• ASSIGNMENT: Only one stretch of the records below should be repeated. It starts with the line containing "SW3: none -> button (VS, n24)" and goes on through the line containing "D101: zener (A", exactly as written.

• INPUT MATERIAL:

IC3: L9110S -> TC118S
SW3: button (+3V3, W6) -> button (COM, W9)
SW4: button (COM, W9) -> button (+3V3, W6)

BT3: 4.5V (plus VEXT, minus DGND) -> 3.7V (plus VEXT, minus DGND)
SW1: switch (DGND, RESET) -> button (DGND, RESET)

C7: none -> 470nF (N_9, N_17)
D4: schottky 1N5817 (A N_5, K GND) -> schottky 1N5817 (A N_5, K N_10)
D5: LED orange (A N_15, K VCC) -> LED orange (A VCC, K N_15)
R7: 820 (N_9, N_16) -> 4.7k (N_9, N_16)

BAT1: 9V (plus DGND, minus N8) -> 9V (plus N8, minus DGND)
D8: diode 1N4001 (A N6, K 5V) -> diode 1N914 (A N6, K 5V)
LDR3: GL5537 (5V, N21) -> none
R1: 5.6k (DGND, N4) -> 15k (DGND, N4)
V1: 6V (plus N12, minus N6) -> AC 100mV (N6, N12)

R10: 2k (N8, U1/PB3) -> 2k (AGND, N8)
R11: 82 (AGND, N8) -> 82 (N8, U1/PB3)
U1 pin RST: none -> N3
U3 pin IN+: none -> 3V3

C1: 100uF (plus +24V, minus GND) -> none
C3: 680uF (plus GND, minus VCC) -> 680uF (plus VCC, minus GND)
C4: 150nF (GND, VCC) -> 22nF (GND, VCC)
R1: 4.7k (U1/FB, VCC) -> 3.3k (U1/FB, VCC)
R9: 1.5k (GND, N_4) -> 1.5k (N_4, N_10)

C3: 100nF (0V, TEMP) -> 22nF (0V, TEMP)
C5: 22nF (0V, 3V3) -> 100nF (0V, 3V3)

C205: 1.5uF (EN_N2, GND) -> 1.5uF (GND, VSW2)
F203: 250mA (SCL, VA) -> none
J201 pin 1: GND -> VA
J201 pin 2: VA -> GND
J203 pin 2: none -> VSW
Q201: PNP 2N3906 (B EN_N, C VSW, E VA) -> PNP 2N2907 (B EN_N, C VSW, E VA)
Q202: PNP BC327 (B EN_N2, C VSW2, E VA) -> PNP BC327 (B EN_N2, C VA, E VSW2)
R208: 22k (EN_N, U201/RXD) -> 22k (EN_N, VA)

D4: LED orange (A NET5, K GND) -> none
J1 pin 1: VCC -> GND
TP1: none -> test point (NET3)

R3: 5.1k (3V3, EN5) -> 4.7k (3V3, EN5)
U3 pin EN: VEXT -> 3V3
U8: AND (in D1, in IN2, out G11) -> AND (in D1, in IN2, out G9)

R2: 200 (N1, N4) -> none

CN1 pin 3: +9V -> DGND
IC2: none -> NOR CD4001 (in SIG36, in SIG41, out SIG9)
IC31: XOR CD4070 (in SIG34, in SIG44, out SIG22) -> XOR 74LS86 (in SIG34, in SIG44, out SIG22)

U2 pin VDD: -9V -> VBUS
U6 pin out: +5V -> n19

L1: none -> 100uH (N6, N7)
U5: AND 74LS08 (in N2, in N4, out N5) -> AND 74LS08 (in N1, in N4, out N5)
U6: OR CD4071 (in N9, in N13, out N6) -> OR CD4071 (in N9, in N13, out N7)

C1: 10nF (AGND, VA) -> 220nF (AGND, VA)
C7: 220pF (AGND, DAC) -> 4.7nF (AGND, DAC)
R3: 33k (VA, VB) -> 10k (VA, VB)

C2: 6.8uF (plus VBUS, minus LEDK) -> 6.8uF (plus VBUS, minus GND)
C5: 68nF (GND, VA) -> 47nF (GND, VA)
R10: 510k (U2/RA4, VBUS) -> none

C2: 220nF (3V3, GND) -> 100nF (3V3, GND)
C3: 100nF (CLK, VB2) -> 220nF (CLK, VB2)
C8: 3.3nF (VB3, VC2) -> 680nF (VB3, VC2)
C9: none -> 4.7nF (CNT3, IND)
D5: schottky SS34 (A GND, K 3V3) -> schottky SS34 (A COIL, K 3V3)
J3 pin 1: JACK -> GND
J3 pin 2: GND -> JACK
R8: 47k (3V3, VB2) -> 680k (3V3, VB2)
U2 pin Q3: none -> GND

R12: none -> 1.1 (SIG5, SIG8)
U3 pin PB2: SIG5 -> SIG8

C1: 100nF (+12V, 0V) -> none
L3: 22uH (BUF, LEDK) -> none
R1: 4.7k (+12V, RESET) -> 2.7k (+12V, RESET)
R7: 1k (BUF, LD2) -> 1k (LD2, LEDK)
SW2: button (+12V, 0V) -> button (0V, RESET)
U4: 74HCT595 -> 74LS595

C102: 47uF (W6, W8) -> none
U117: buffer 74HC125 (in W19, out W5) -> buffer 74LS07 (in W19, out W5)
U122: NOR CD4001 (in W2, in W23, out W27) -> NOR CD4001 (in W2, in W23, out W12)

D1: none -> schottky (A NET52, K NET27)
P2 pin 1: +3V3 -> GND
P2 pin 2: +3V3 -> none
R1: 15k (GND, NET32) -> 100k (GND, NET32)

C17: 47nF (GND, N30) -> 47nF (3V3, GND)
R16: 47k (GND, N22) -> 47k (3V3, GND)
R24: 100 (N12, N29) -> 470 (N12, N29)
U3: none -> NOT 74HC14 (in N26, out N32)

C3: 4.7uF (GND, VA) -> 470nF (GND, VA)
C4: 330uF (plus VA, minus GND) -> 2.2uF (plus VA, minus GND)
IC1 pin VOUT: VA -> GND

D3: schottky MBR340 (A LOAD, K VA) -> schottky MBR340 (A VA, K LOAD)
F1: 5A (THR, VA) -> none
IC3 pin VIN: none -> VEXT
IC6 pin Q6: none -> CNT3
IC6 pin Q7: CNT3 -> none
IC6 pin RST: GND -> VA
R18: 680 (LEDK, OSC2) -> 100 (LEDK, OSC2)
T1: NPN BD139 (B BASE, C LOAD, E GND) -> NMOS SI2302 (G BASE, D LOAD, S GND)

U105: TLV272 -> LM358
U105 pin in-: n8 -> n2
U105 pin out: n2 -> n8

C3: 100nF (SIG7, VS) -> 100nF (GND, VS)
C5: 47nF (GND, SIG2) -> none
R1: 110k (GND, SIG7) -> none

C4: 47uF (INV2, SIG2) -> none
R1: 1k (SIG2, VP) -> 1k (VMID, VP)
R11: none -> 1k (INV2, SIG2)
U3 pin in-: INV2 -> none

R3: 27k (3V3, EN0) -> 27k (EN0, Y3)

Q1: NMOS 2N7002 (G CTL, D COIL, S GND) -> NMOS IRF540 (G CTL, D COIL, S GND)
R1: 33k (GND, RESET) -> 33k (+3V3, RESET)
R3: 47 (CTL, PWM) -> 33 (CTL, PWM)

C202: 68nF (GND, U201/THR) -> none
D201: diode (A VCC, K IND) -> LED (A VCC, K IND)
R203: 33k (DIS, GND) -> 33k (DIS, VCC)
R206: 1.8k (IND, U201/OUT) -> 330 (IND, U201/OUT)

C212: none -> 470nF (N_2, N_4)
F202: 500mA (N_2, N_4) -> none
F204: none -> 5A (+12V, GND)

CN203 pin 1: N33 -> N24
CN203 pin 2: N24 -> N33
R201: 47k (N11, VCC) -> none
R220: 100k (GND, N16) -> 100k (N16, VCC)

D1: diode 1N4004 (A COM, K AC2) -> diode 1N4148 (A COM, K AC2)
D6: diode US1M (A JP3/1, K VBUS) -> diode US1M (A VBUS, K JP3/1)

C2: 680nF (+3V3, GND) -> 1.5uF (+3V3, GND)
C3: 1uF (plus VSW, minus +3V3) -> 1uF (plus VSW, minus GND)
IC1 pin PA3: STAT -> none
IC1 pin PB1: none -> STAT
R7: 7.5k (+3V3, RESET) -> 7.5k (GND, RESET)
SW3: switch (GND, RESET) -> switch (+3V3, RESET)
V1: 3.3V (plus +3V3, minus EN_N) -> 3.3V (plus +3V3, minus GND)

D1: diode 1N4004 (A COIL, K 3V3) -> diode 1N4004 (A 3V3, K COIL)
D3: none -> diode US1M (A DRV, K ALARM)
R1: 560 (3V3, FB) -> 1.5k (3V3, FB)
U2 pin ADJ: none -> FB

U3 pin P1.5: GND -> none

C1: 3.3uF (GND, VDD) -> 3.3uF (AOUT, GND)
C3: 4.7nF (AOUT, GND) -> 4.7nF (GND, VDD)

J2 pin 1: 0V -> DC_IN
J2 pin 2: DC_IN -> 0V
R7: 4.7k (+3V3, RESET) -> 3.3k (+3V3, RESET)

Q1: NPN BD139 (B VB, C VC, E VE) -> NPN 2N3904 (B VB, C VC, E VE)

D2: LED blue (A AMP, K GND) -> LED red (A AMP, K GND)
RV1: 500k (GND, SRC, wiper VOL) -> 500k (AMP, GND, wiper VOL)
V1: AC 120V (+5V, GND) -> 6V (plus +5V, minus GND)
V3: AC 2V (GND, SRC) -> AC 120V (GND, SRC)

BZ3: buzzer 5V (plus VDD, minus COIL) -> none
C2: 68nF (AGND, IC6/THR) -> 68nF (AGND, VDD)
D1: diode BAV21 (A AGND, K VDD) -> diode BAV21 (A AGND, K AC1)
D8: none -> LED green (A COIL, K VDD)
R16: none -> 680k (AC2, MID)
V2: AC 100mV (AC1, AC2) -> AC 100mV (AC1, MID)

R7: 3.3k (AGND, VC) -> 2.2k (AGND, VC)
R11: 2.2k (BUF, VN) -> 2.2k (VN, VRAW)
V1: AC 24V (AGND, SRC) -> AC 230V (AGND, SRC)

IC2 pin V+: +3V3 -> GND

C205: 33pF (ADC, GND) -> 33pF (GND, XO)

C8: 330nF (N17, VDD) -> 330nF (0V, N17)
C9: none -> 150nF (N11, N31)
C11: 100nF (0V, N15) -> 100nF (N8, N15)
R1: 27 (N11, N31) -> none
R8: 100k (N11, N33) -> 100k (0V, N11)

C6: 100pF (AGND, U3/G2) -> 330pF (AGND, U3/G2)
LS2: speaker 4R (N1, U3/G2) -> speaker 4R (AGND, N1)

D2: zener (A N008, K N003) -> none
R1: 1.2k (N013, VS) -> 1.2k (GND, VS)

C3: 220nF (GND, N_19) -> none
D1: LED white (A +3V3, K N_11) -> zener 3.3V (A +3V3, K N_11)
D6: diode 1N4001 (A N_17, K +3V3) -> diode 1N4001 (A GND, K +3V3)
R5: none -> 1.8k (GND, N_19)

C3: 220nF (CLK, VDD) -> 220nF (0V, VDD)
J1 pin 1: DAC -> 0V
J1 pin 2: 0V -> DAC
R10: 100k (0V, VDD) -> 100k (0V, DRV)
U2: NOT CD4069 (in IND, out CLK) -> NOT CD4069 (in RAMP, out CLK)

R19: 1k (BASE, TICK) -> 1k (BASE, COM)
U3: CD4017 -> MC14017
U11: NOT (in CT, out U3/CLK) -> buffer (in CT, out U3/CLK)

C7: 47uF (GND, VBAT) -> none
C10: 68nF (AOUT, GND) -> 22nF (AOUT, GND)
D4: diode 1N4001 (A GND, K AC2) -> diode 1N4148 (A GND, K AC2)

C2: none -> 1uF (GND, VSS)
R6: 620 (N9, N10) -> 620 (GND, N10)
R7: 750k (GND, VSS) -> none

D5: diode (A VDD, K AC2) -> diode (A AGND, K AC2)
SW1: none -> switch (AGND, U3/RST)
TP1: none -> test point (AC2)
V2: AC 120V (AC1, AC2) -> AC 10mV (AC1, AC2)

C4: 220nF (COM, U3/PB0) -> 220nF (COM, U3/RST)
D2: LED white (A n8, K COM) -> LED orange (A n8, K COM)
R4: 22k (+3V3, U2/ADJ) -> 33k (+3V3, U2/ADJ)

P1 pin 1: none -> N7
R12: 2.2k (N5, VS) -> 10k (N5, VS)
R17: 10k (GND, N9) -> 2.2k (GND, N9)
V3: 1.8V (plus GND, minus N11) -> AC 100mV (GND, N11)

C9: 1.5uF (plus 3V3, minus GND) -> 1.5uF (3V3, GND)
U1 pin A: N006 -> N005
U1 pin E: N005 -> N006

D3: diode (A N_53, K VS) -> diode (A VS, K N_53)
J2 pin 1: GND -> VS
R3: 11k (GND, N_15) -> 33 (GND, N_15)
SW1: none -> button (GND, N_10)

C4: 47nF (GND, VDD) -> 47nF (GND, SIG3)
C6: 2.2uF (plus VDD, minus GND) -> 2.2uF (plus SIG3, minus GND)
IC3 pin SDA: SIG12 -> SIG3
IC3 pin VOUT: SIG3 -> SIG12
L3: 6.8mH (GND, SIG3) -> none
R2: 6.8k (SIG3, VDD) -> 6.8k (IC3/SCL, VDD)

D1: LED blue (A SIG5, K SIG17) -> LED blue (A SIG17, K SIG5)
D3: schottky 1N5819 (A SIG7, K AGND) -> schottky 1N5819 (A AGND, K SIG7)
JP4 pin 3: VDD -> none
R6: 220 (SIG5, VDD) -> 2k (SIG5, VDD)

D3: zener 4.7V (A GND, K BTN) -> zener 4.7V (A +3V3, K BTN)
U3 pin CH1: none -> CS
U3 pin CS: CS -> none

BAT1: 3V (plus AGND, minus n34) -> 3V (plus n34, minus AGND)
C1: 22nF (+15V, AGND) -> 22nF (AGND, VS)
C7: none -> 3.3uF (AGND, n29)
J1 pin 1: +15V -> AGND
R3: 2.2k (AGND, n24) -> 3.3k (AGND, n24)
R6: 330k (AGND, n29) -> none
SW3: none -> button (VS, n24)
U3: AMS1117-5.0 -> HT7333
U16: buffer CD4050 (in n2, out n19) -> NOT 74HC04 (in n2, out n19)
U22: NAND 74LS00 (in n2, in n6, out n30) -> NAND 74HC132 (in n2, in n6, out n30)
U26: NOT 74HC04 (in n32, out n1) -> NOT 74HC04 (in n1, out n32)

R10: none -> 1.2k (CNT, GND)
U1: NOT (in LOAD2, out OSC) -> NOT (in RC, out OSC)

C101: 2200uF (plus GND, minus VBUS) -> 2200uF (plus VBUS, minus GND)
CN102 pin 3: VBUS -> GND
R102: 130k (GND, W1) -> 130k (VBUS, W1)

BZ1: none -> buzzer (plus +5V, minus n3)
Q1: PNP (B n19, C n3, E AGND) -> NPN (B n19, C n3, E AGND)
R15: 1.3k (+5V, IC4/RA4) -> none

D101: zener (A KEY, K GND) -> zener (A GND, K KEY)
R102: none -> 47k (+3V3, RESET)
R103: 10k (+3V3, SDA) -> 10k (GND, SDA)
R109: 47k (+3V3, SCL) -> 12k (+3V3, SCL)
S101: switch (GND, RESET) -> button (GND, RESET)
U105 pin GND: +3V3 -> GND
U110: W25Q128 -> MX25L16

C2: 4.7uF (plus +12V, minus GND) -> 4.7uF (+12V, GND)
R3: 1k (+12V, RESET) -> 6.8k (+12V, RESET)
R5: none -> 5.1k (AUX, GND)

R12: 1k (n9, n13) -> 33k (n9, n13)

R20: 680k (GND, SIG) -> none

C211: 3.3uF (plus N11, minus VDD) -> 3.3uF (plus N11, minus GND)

• EXERCISE OUTPUT:
SW3: none -> button (VS, n24)
U3: AMS1117-5.0 -> HT7333
U16: buffer CD4050 (in n2, out n19) -> NOT 74HC04 (in n2, out n19)
U22: NAND 74LS00 (in n2, in n6, out n30) -> NAND 74HC132 (in n2, in n6, out n30)
U26: NOT 74HC04 (in n32, out n1) -> NOT 74HC04 (in n1, out n32)

R10: none -> 1.2k (CNT, GND)
U1: NOT (in LOAD2, out OSC) -> NOT (in RC, out OSC)

C101: 2200uF (plus GND, minus VBUS) -> 2200uF (plus VBUS, minus GND)
CN102 pin 3: VBUS -> GND
R102: 130k (GND, W1) -> 130k (VBUS, W1)

BZ1: none -> buzzer (plus +5V, minus n3)
Q1: PNP (B n19, C n3, E AGND) -> NPN (B n19, C n3, E AGND)
R15: 1.3k (+5V, IC4/RA4) -> none

D101: zener (A KEY, K GND) -> zener (A GND, K KEY)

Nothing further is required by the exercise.